▶ [Prompt]: The lines to copy from the data below are those that hold the string "yellow".

-- Task input follows --

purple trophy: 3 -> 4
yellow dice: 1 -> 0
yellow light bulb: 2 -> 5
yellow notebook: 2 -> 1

-- Task input concluded --
-- Task input follows --

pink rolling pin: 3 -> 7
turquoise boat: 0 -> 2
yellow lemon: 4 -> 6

-- Task input concluded --
-- Task input follows --

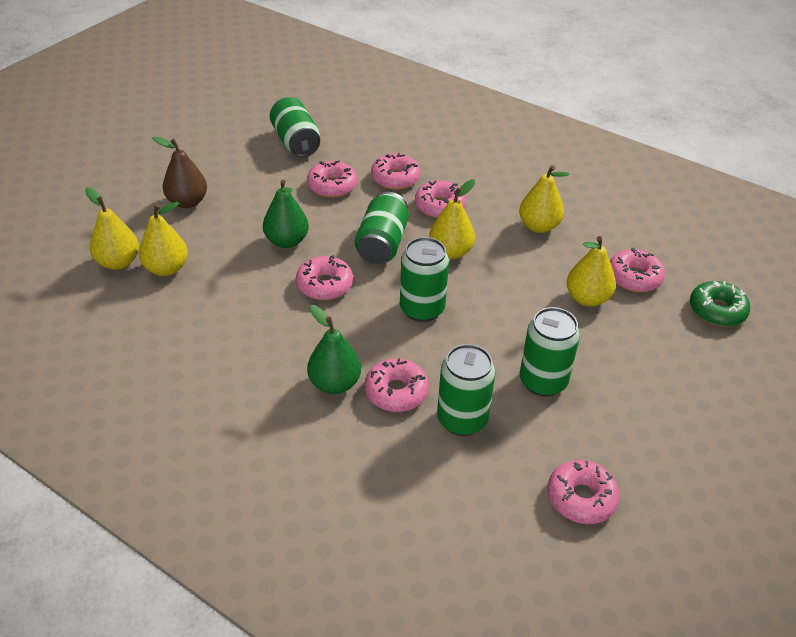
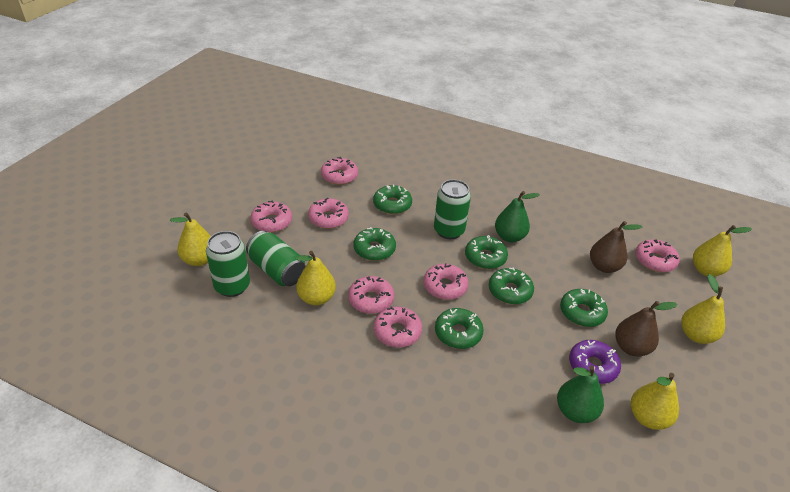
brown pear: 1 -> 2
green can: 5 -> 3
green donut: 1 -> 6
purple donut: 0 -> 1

-- Task input concluded --

▶ [Solution to this exercise]:
yellow dice: 1 -> 0
yellow light bulb: 2 -> 5
yellow notebook: 2 -> 1
yellow lemon: 4 -> 6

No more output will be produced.